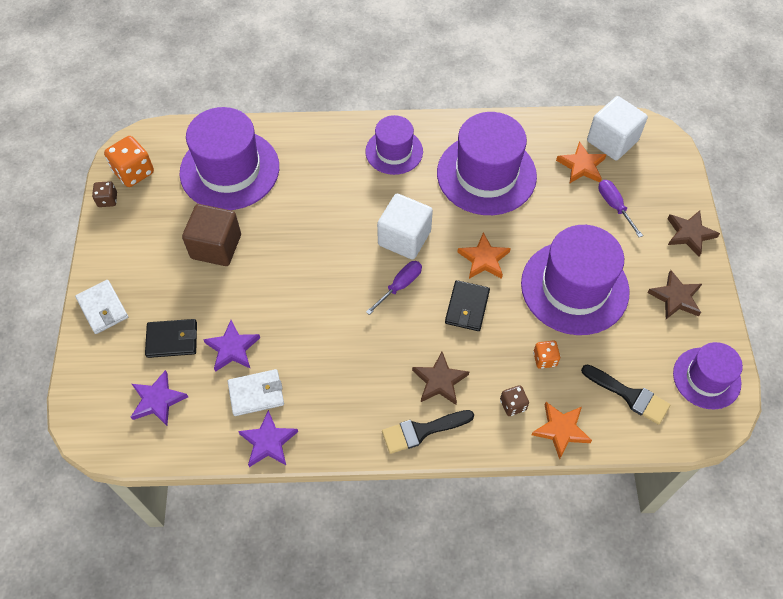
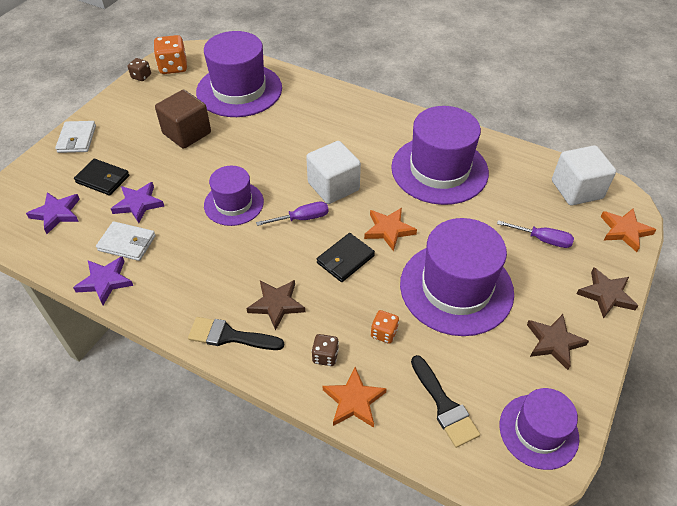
camera: 30 degrees right, 10 degrees down
purple hat [365,115,423,175] -> purple hat moved to [204,166,264,226]
orange star [556,141,607,184] -> orange star moved to [601,209,656,252]
purple screwdriver [598,180,643,237] -> purple screwdriver turned 105 degrees clockwise [497,220,574,248]

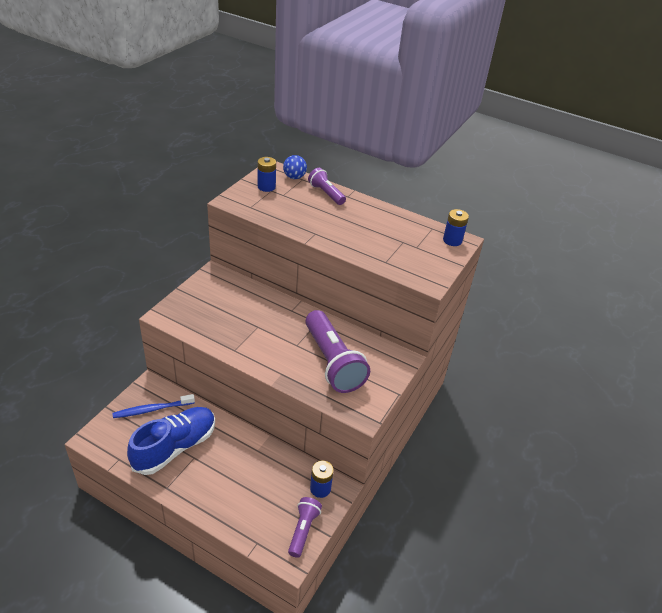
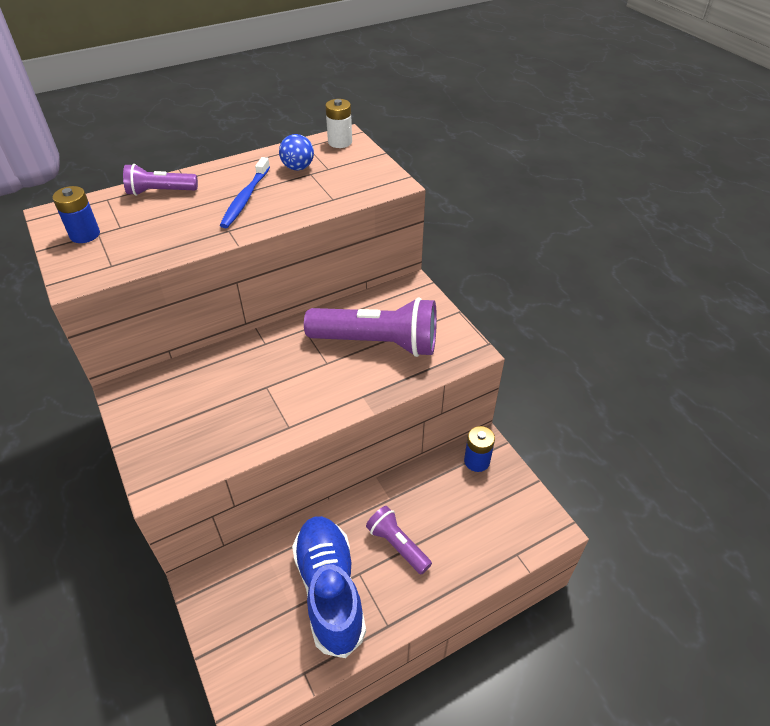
camera: 55 degrees left, 5 degrees up
blue toothbrush [112,394,195,418] -> blue toothbrush moved to [220,157,270,228]
blue ball [283,155,307,179] -> blue ball moved to [279,134,314,170]
purple flashlight [288,497,322,558] -> purple flashlight moved to [366,506,432,574]
blue battery [443,209,469,246] -> white battery [325,99,352,148]

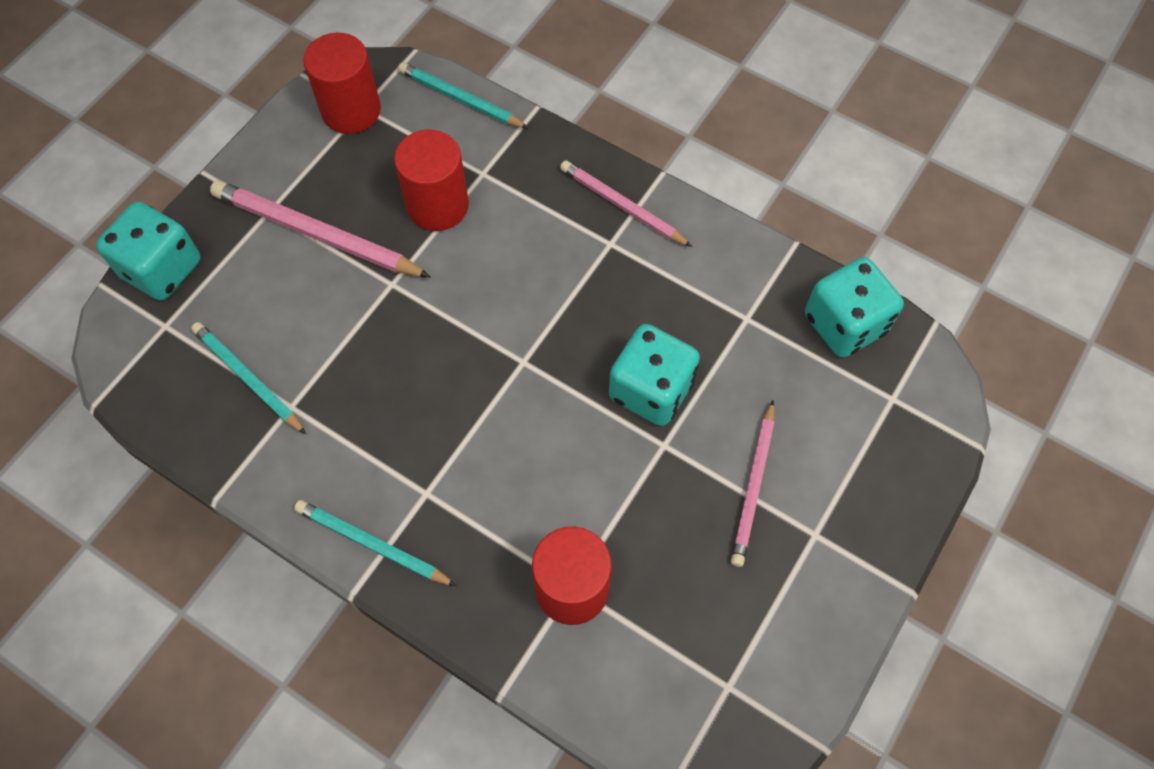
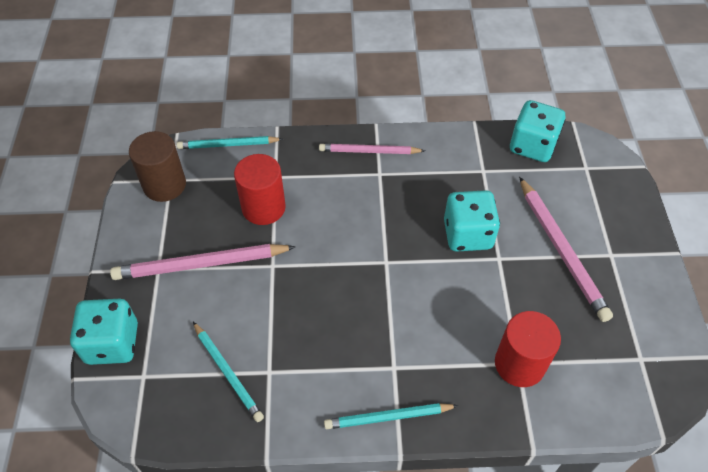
camera: 35 degrees left, 10 degrees down
turquoise pencil [191,322,306,434] -> turquoise pencil turned 135 degrees counterclockwise [193,322,264,422]
red cylinder [303,33,381,134] -> brown cylinder [129,131,186,202]
pink pencil [731,400,774,567] -> pink pencil [519,177,613,322], size x1.54

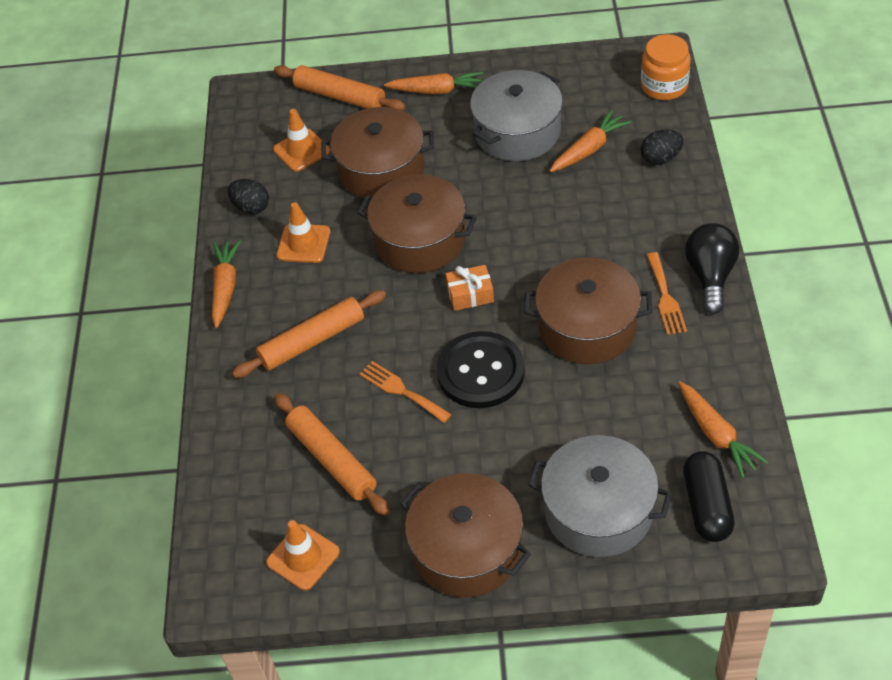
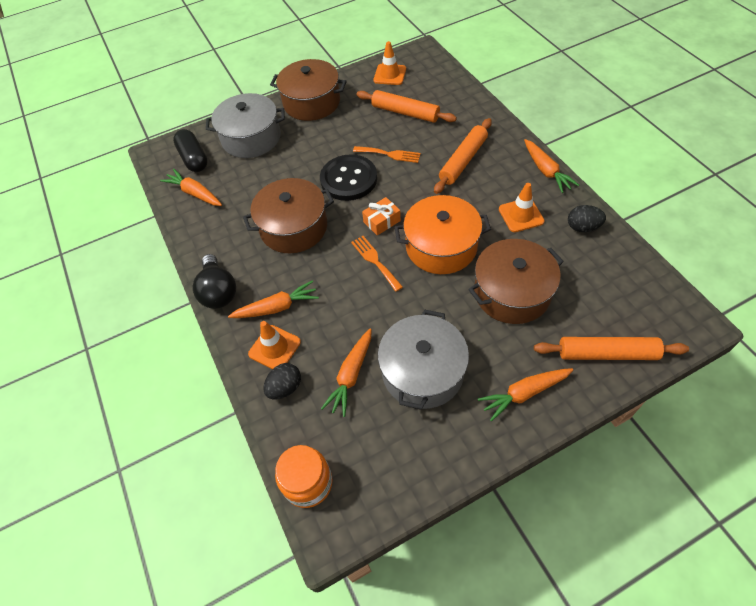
camera: 155 degrees right, 5 degrees up
orange traffic cone [273,109,330,172] -> orange traffic cone moved to [248,321,301,369]
brown pot [358,174,477,273] -> orange pot [394,195,491,274]
orange fork [647,252,687,335] -> orange fork moved to [351,236,403,292]
none -> orange carrot [228,280,319,318]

........

- [Activity]:
Copy all lines above containing the string "brown".

- [Result below]:
red cylinder [303,33,381,134] -> brown cylinder [129,131,186,202]
brown pot [358,174,477,273] -> orange pot [394,195,491,274]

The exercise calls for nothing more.